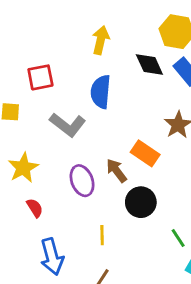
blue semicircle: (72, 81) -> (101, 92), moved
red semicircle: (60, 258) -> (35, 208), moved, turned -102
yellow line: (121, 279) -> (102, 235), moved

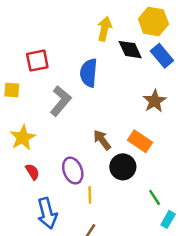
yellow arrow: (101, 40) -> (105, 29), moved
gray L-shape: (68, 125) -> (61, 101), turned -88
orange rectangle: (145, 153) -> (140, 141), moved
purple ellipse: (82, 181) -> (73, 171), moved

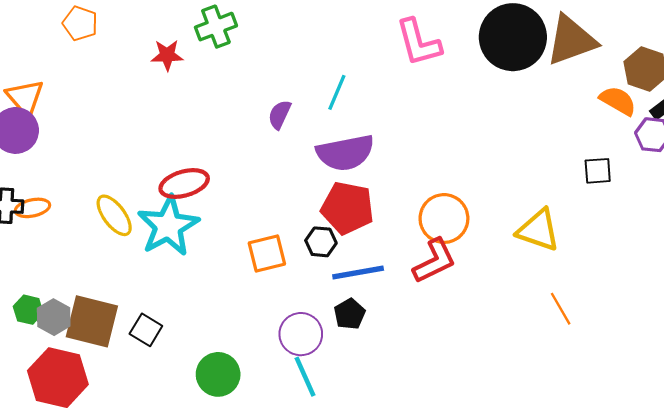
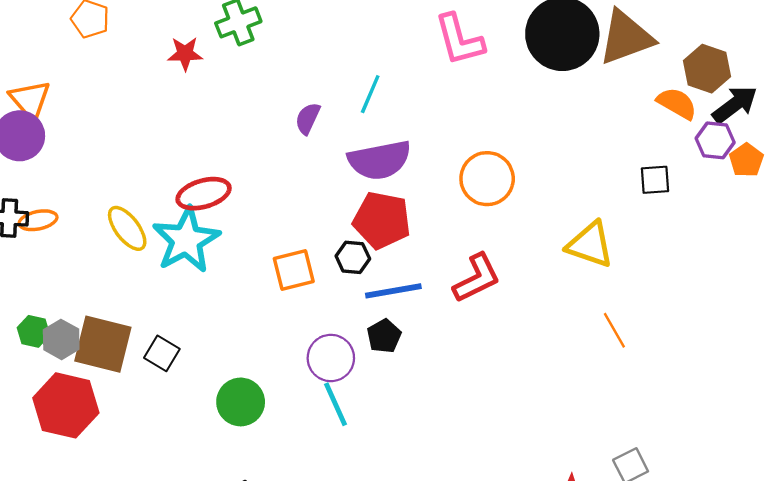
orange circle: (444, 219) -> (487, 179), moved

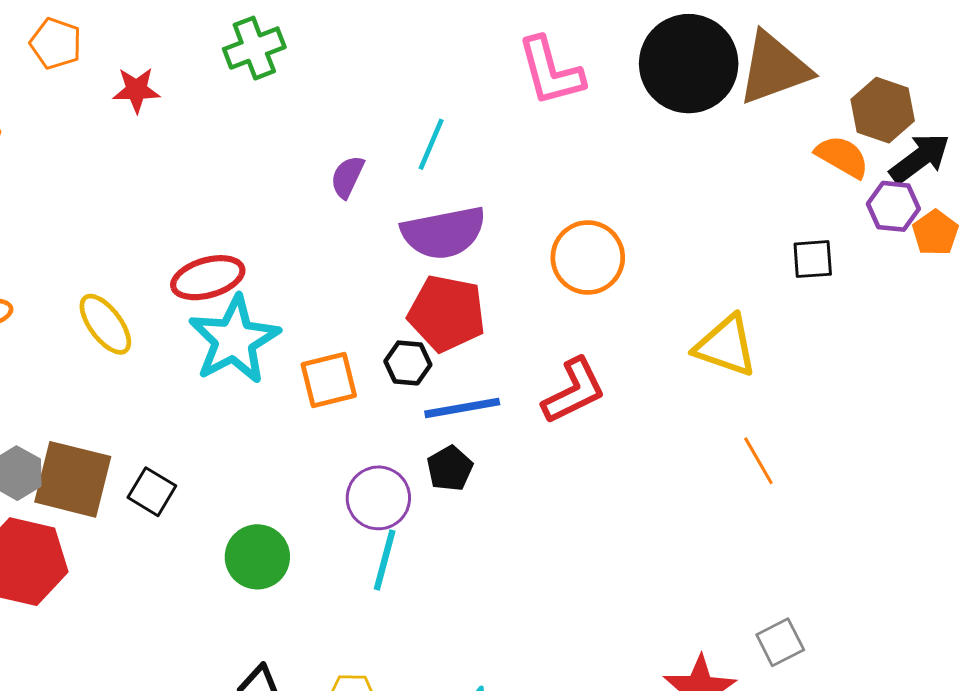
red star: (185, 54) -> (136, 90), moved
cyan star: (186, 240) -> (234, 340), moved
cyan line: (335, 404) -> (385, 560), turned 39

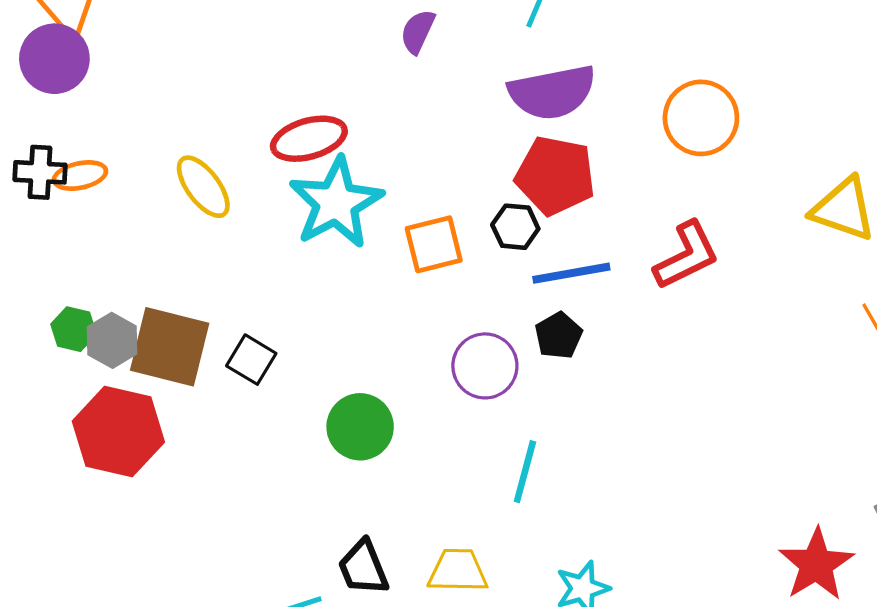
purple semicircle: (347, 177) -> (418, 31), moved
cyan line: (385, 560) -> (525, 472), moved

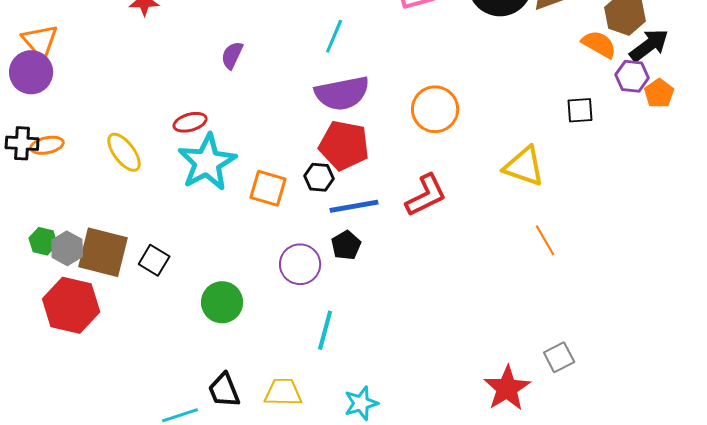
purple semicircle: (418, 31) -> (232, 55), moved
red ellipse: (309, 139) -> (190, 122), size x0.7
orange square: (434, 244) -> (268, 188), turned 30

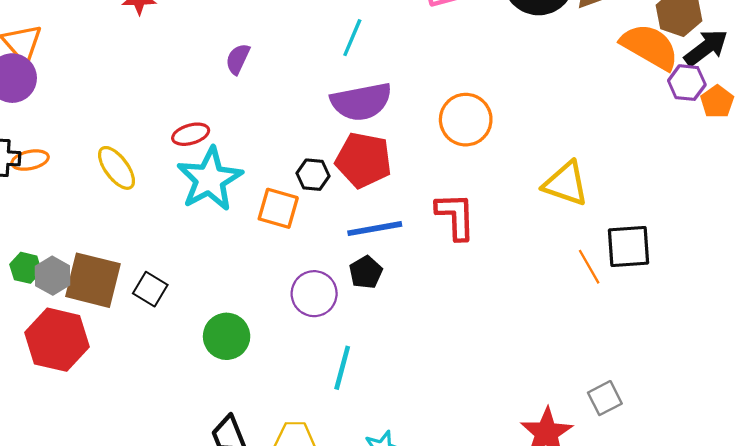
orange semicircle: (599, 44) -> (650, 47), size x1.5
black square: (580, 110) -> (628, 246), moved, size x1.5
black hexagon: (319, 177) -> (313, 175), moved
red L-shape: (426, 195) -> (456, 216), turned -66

• WORK TO COMPLETE
Where the string "size" appears in a line of the entries above, return that line.

• WRITTEN SOLUTION
red ellipse: (309, 139) -> (190, 122), size x0.7
orange semicircle: (599, 44) -> (650, 47), size x1.5
black square: (580, 110) -> (628, 246), moved, size x1.5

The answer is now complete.